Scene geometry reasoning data
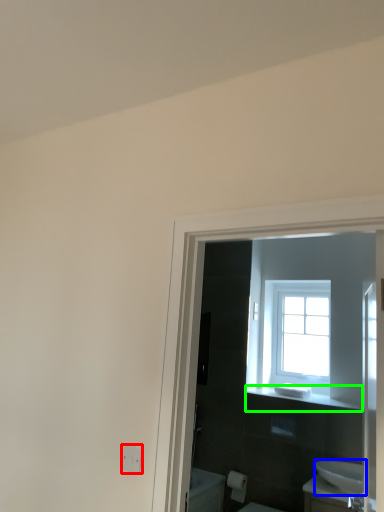
Question: Which is nearer to the electric outlet (highlighted by a red box)? sink (highlighted by a blue box) or balustrade (highlighted by a green box).

Choices:
 (A) sink
 (B) balustrade

Answer: (A)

- _About this task_
Rewrite the lines of the records above as a numbered list, skipping blank lines and leaving out the pictures.

- _Task result_
1. Question: Which is nearer to the electric outlet (highlighted by a red box)? sink (highlighted by a blue box) or balustrade (highlighted by a green box).
2. Choices:
3.  (A) sink
4.  (B) balustrade
5. Answer: (A)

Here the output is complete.